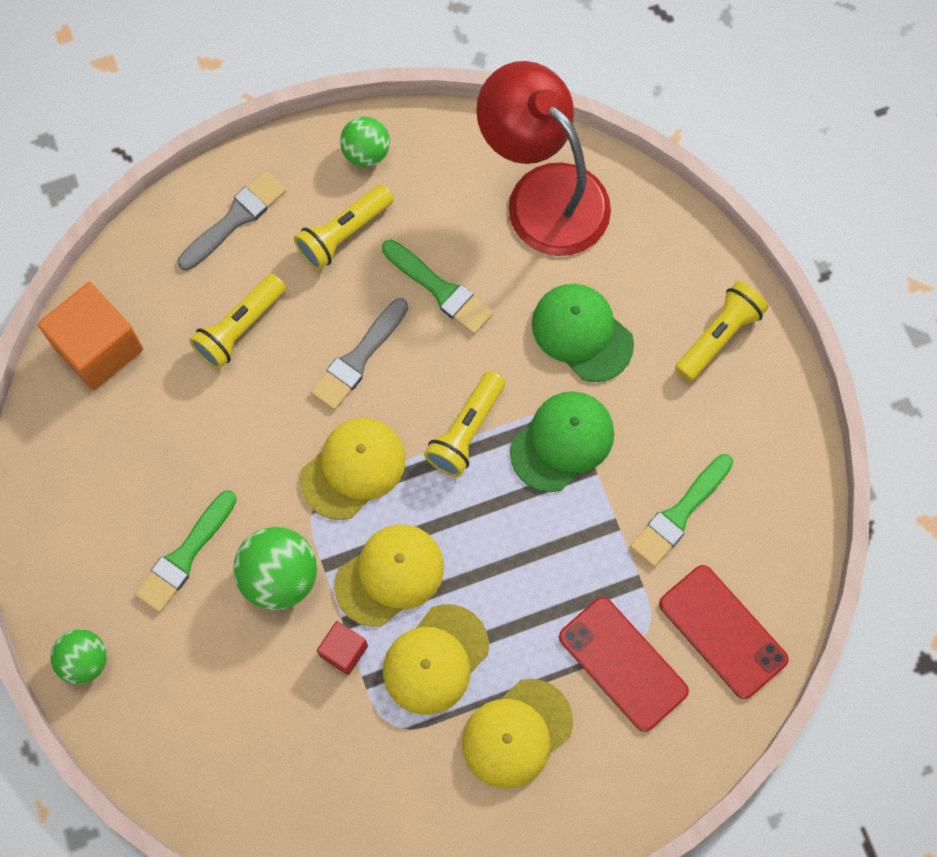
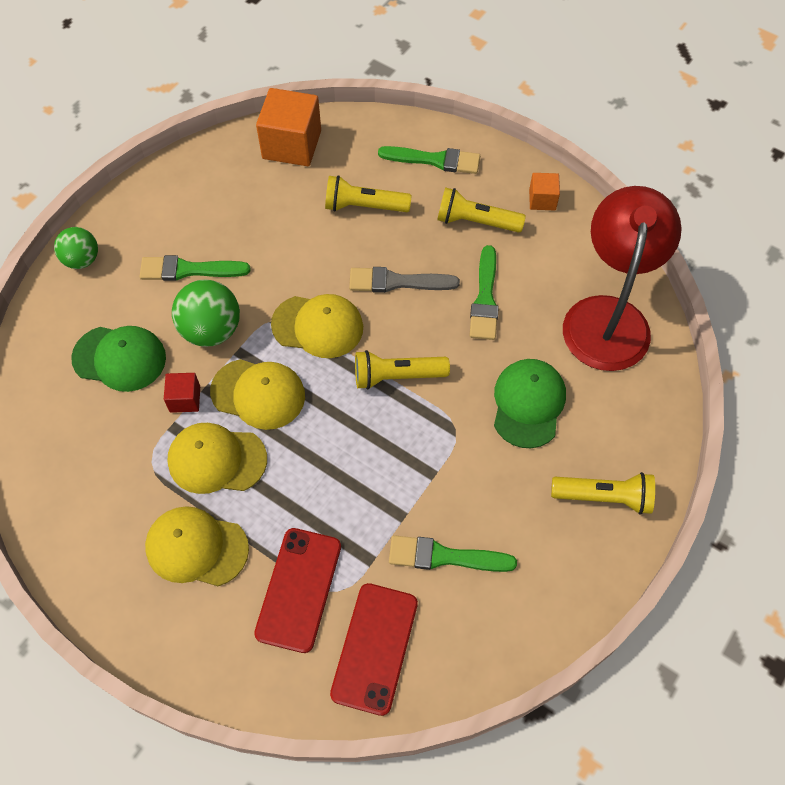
camera: 55 degrees right, 10 degrees down
(235, 219) = (435, 160): grey brush -> green brush
(366, 153) = (542, 200): green ball -> orange cube
(562, 442) = (437, 441): green cap -> green cap (119, 358)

WHAT TO PRODUCE => Only the pictures may be dropped when you copy the data above; everything else stays exact.

RESPONSE AREA =>
camera: 55 degrees right, 10 degrees down
(235, 219) = (435, 160): grey brush -> green brush
(366, 153) = (542, 200): green ball -> orange cube
(562, 442) = (437, 441): green cap -> green cap (119, 358)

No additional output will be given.